─── Data to process ───

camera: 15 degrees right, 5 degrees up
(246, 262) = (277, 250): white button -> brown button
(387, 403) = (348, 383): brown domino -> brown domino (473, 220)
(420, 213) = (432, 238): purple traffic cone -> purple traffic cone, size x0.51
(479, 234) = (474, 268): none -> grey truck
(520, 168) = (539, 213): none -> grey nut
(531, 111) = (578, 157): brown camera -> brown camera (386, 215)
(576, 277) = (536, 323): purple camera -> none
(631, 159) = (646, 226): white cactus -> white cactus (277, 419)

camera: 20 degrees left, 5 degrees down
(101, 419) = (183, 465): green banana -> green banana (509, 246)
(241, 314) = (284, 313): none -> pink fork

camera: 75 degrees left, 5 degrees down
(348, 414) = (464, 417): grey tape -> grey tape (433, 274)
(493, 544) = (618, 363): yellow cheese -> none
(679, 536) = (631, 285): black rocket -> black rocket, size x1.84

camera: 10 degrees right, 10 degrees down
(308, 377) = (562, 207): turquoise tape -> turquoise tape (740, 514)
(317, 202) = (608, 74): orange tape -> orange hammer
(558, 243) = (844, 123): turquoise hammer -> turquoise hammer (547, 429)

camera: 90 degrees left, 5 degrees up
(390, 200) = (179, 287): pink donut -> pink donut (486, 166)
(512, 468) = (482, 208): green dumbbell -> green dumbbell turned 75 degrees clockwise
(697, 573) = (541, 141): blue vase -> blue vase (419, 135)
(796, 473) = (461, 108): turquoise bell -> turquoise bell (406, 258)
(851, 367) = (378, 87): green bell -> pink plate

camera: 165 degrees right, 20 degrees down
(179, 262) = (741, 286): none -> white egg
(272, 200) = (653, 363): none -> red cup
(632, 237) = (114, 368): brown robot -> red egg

───

**What you will do**: Word for word, return each of the entries.

**Response to the task**:
camera: 15 degrees right, 5 degrees up
(246, 262) = (277, 250): white button -> brown button
(387, 403) = (348, 383): brown domino -> brown domino (473, 220)
(420, 213) = (432, 238): purple traffic cone -> purple traffic cone, size x0.51
(479, 234) = (474, 268): none -> grey truck
(520, 168) = (539, 213): none -> grey nut
(531, 111) = (578, 157): brown camera -> brown camera (386, 215)
(576, 277) = (536, 323): purple camera -> none
(631, 159) = (646, 226): white cactus -> white cactus (277, 419)

camera: 20 degrees left, 5 degrees down
(101, 419) = (183, 465): green banana -> green banana (509, 246)
(241, 314) = (284, 313): none -> pink fork

camera: 75 degrees left, 5 degrees down
(348, 414) = (464, 417): grey tape -> grey tape (433, 274)
(493, 544) = (618, 363): yellow cheese -> none
(679, 536) = (631, 285): black rocket -> black rocket, size x1.84

camera: 10 degrees right, 10 degrees down
(308, 377) = (562, 207): turquoise tape -> turquoise tape (740, 514)
(317, 202) = (608, 74): orange tape -> orange hammer
(558, 243) = (844, 123): turquoise hammer -> turquoise hammer (547, 429)

camera: 90 degrees left, 5 degrees up
(390, 200) = (179, 287): pink donut -> pink donut (486, 166)
(512, 468) = (482, 208): green dumbbell -> green dumbbell turned 75 degrees clockwise
(697, 573) = (541, 141): blue vase -> blue vase (419, 135)
(796, 473) = (461, 108): turquoise bell -> turquoise bell (406, 258)
(851, 367) = (378, 87): green bell -> pink plate

camera: 165 degrees right, 20 degrees down
(179, 262) = (741, 286): none -> white egg
(272, 200) = (653, 363): none -> red cup
(632, 237) = (114, 368): brown robot -> red egg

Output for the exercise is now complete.